● **Given exercise**: Please pull out each line of the data below that contains the string "center".

(Word and item position data)
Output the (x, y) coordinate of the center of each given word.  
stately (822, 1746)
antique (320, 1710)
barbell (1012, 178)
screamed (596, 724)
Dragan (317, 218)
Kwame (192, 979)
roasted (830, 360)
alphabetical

● **Final result**:
Output the (x, y) coordinate of the center of each given word.  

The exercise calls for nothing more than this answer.